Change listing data
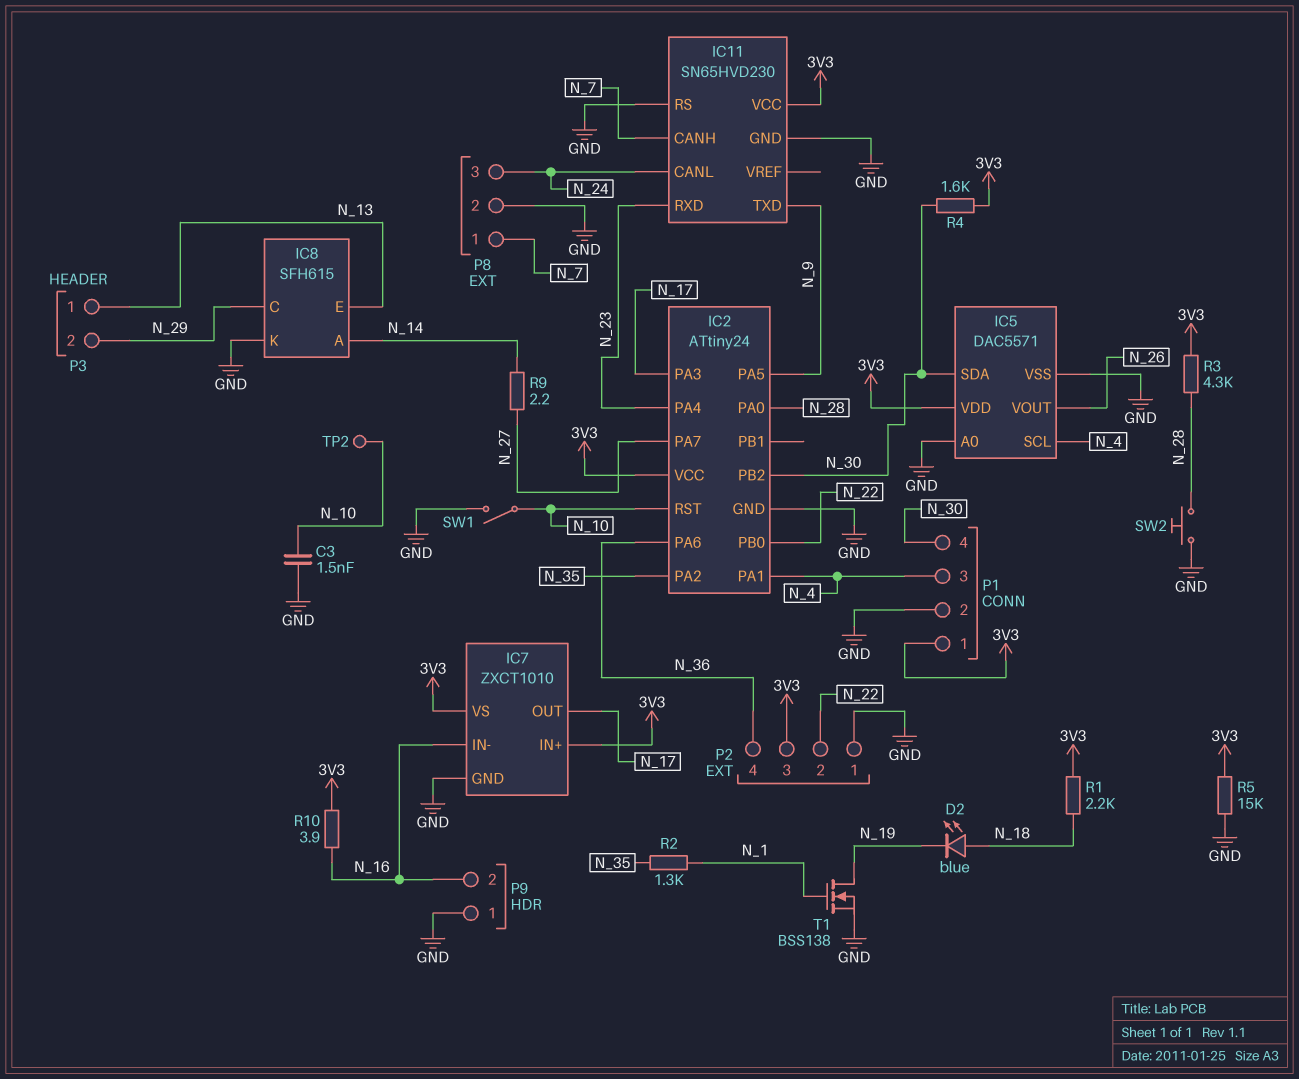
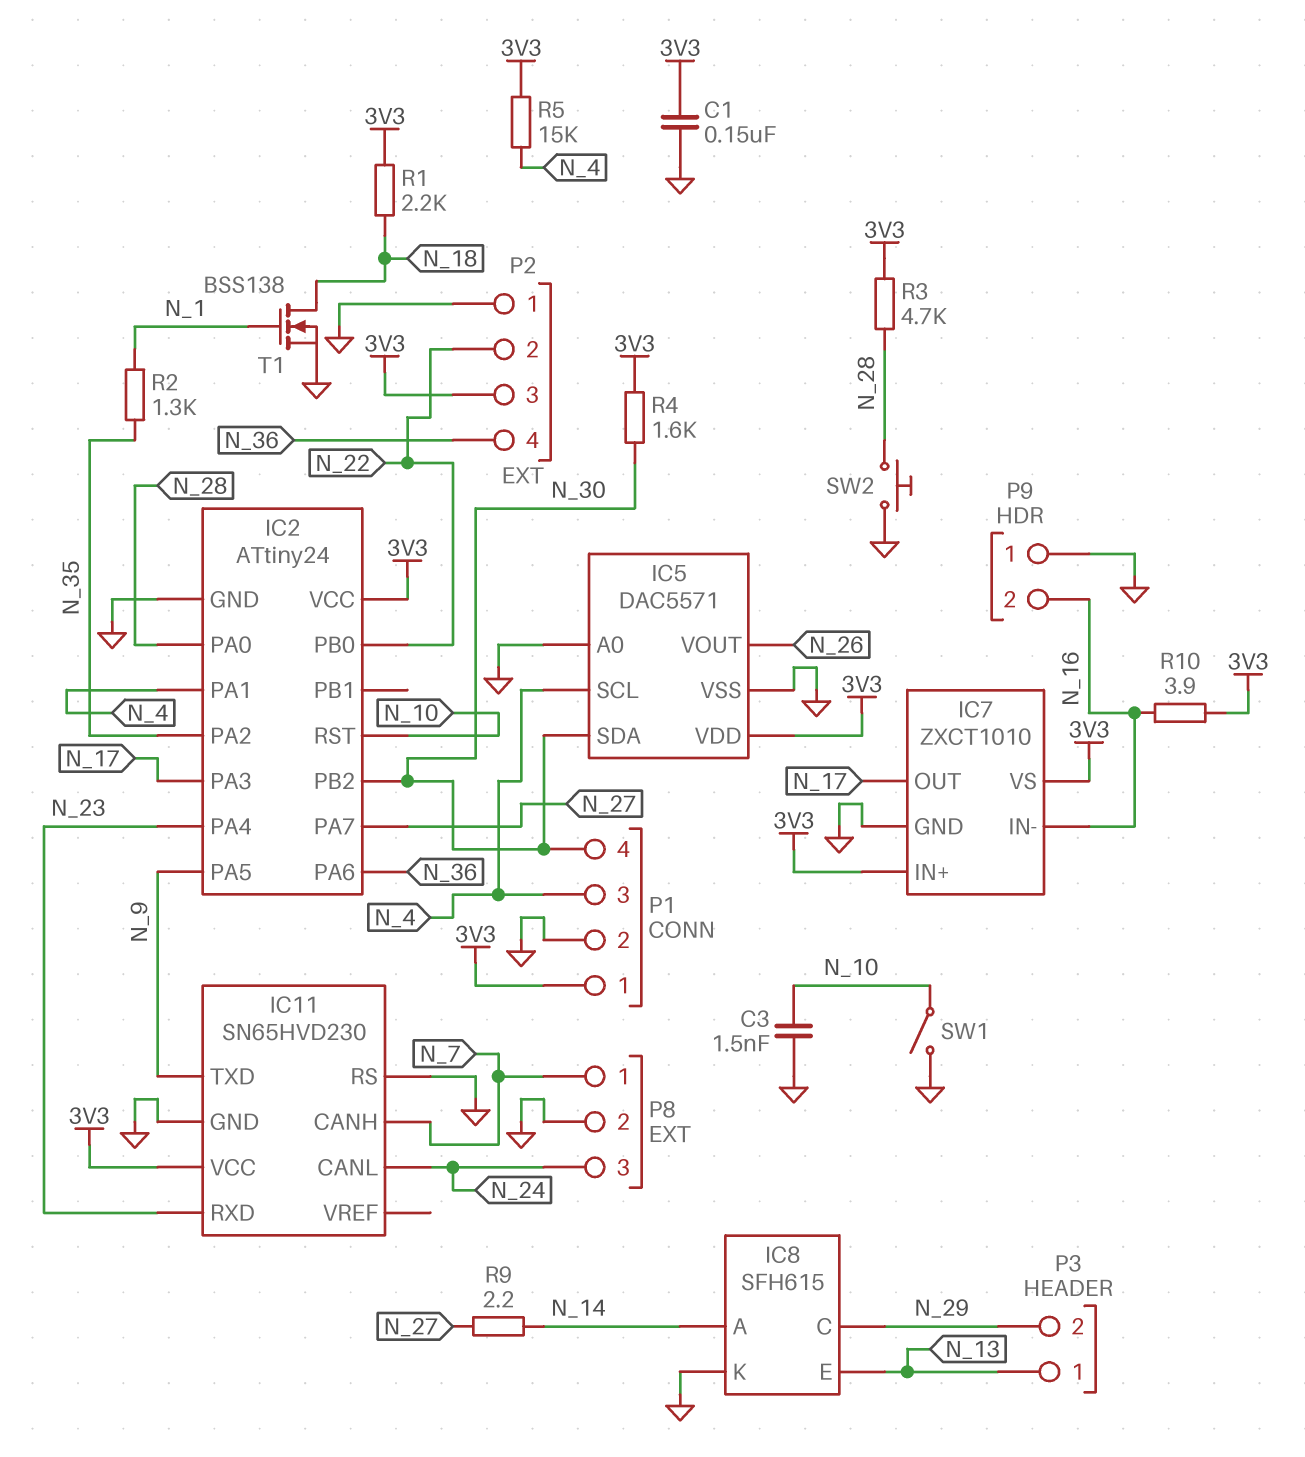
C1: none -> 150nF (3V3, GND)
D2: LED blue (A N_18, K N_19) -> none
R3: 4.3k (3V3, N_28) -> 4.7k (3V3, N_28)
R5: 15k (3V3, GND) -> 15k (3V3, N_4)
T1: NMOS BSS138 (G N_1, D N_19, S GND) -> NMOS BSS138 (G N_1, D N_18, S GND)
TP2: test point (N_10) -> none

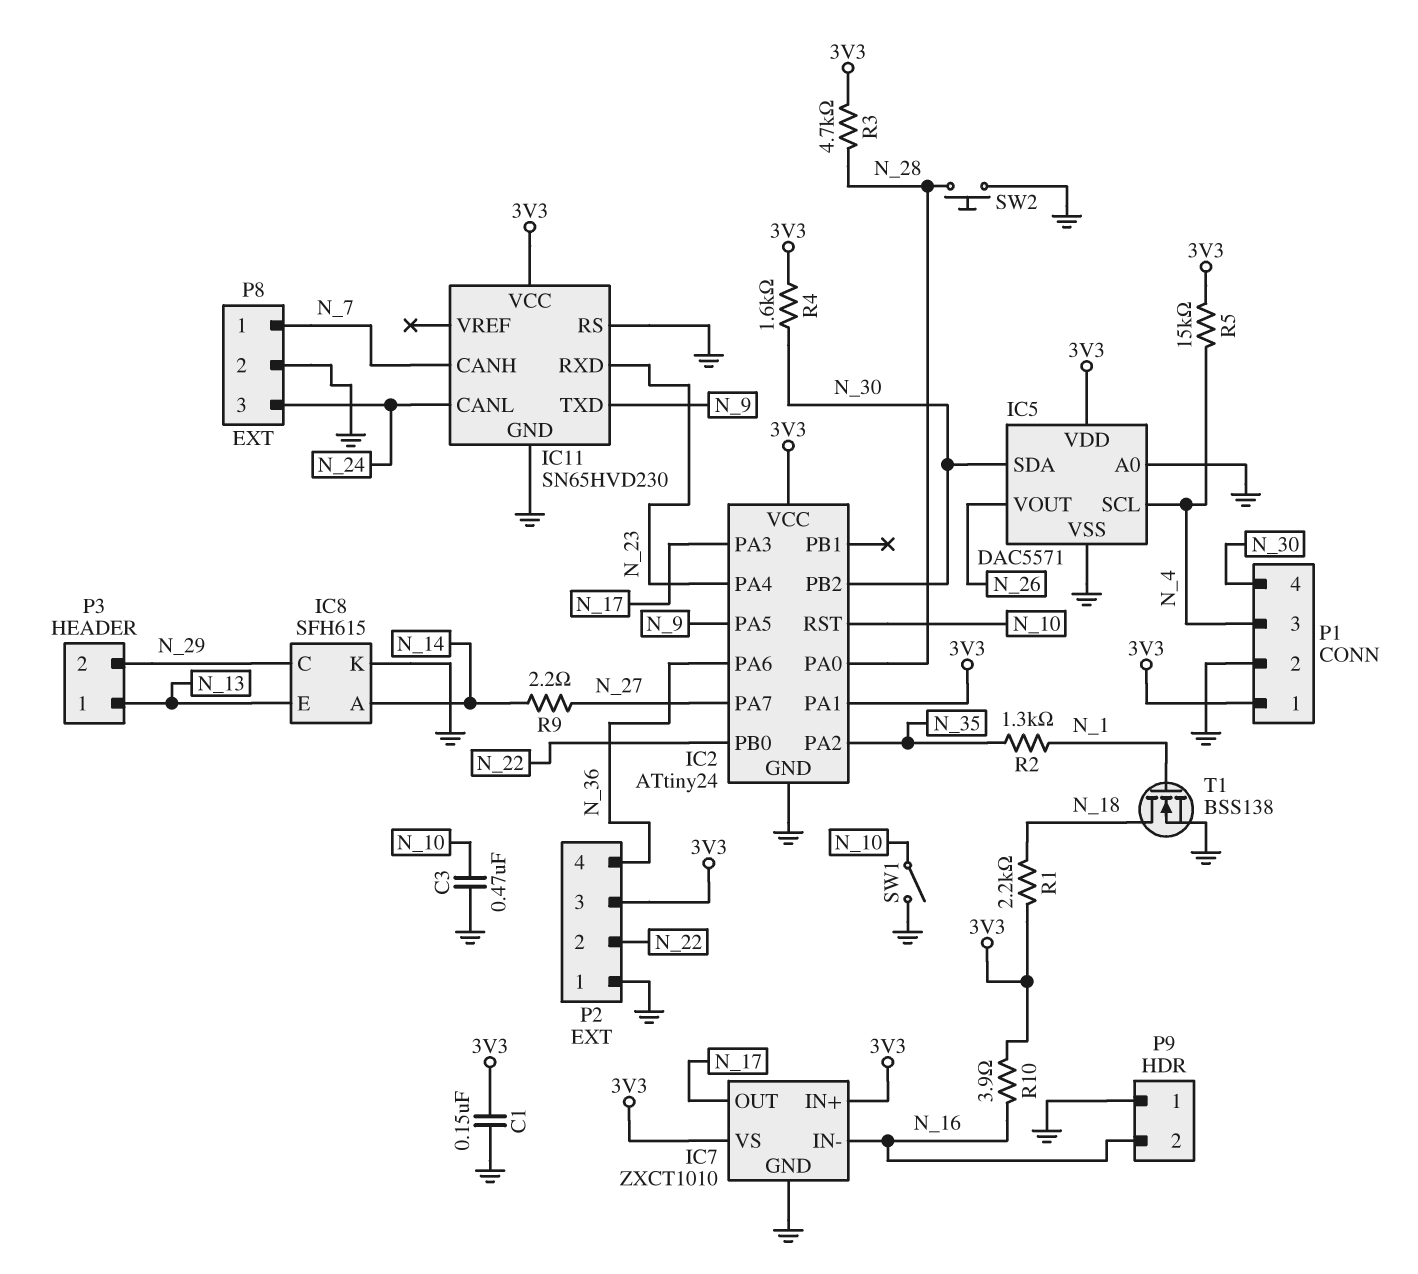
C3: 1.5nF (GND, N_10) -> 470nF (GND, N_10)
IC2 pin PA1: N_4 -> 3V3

#### Work instruction:
Each of the records above needs to be transcribed exactly, apart from its pictures.

#### Your solution:
C1: none -> 150nF (3V3, GND)
D2: LED blue (A N_18, K N_19) -> none
R3: 4.3k (3V3, N_28) -> 4.7k (3V3, N_28)
R5: 15k (3V3, GND) -> 15k (3V3, N_4)
T1: NMOS BSS138 (G N_1, D N_19, S GND) -> NMOS BSS138 (G N_1, D N_18, S GND)
TP2: test point (N_10) -> none

C3: 1.5nF (GND, N_10) -> 470nF (GND, N_10)
IC2 pin PA1: N_4 -> 3V3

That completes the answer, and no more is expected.